Find the line that contains "black egg [449,181,481,213]"; then retype it and each line after it, exactly, through the final line of the data below.

*** Block opens ***

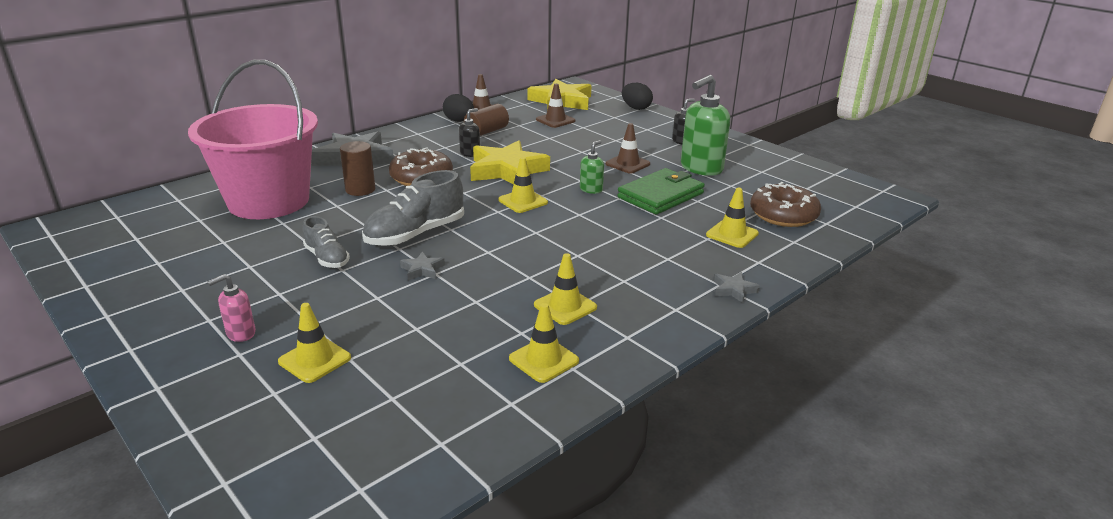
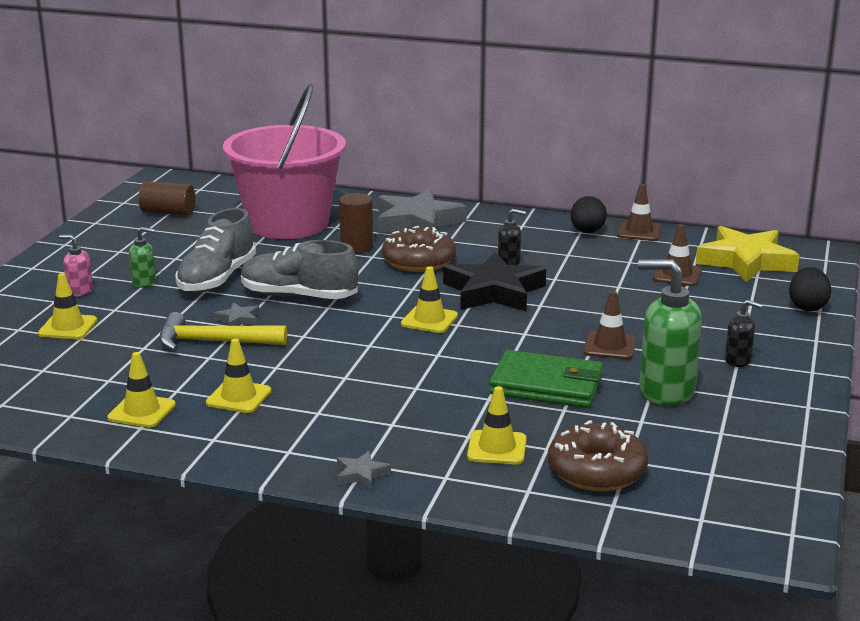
camera: 60 degrees right, 5 degrees down
grey shoe [303,216,350,268] -> grey shoe [175,208,256,293], size x1.70
brown cylinder [464,104,509,136] -> brown cylinder moved to [139,181,196,216]
yellow star [470,140,550,185] -> black star [443,252,546,311]
green soap dispenser [580,140,604,194] -> green soap dispenser moved to [129,227,156,288]
none -> yellow hammer [159,312,287,351]

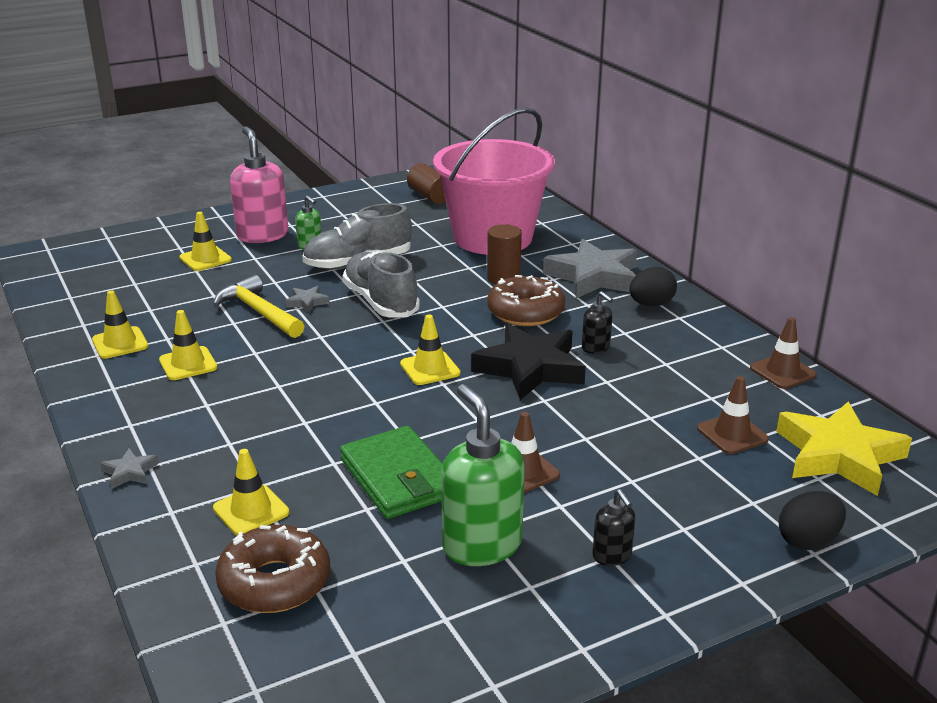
camera: 45 degrees right, 5 degrees up
pink soap dispenser [59,235,93,297] -> pink soap dispenser [230,126,288,243], size x2.03
black egg [571,196,607,233] -> black egg moved to [629,267,677,306]

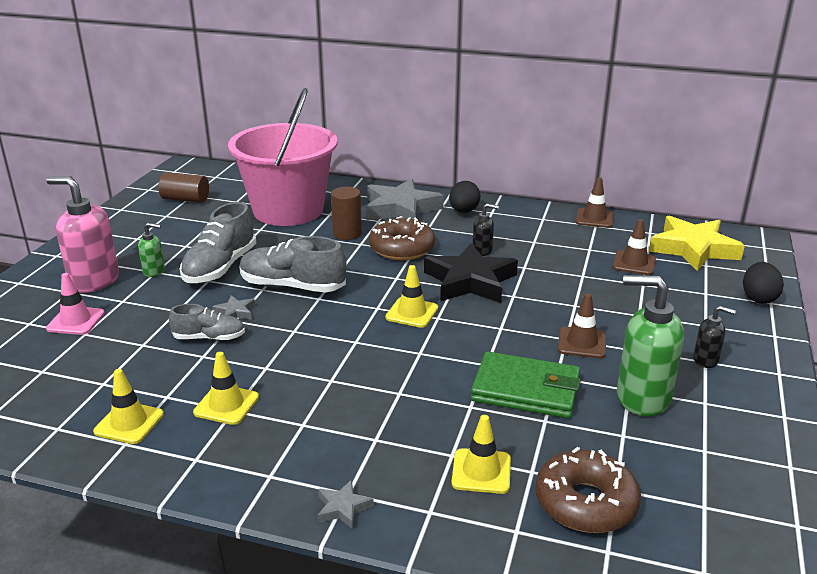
camera: 45 degrees left, 0 degrees up
yellow traffic cone [179,212,232,271] -> pink traffic cone [46,273,105,335]
yellow hammer [213,275,304,338] -> grey shoe [169,304,245,341]

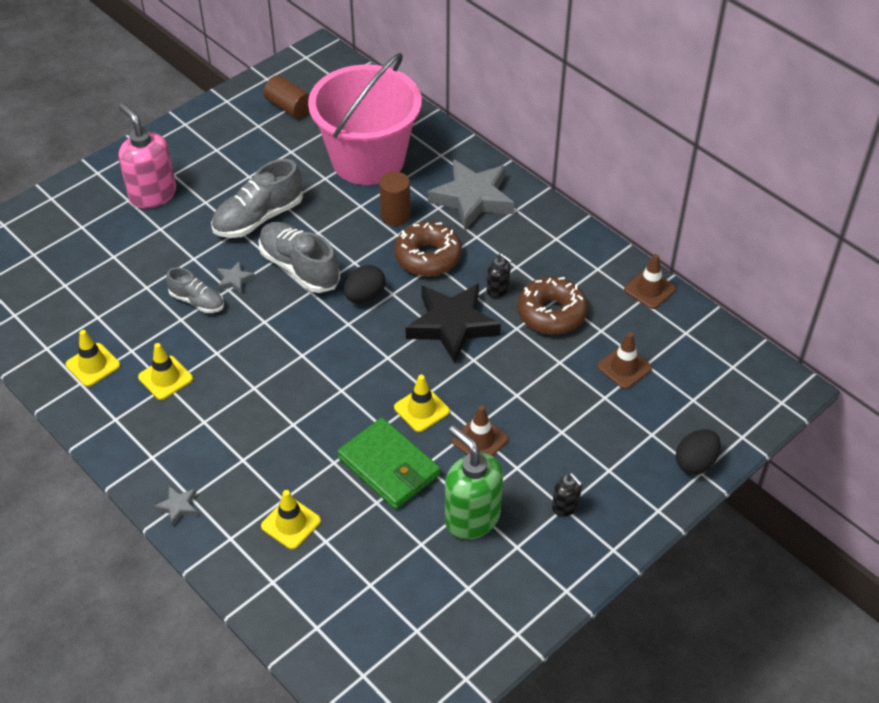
camera: 30 degrees right, 20 degrees up
pink traffic cone [46,273,105,335] -> none
green soap dispenser [138,223,165,277] -> none
yellow traffic cone [385,265,438,328] -> yellow traffic cone moved to [394,375,450,432]
black egg [449,181,481,213] -> black egg moved to [344,265,385,303]
brown donut [535,447,641,533] -> brown donut moved to [517,277,588,335]
yellow star [649,216,745,271] -> none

*** Block closes ***

> **Output for this exercise**:
black egg [449,181,481,213] -> black egg moved to [344,265,385,303]
brown donut [535,447,641,533] -> brown donut moved to [517,277,588,335]
yellow star [649,216,745,271] -> none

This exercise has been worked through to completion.